What this task involves:
Go through the entries below. Copy each line in which "none" appears.

Listed entries:

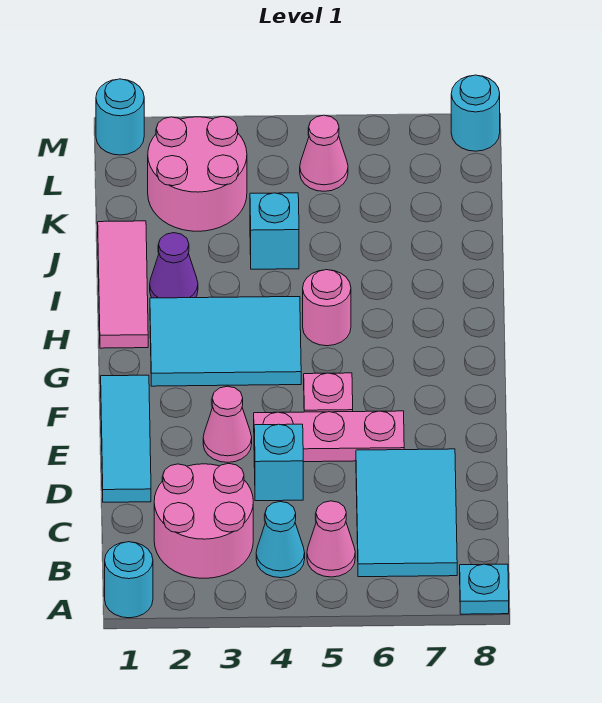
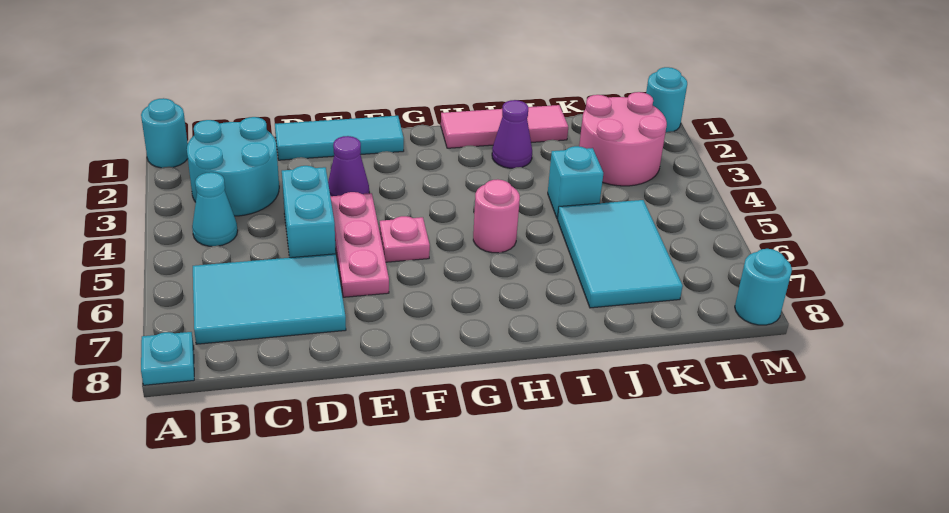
pink round brick B2:C3 level 1 -> cyan round brick B2:C3 level 1
pink cone B5 level 1 -> none
cyan brick D4 level 1 -> cyan brick D4:D5 level 1
pink cone E3 level 1 -> purple cone E3 level 1
cyan tile G2:H4 level 1 -> cyan tile J5:K7 level 1
pink cone L5 level 1 -> none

Solution for this task:
pink cone B5 level 1 -> none
pink cone L5 level 1 -> none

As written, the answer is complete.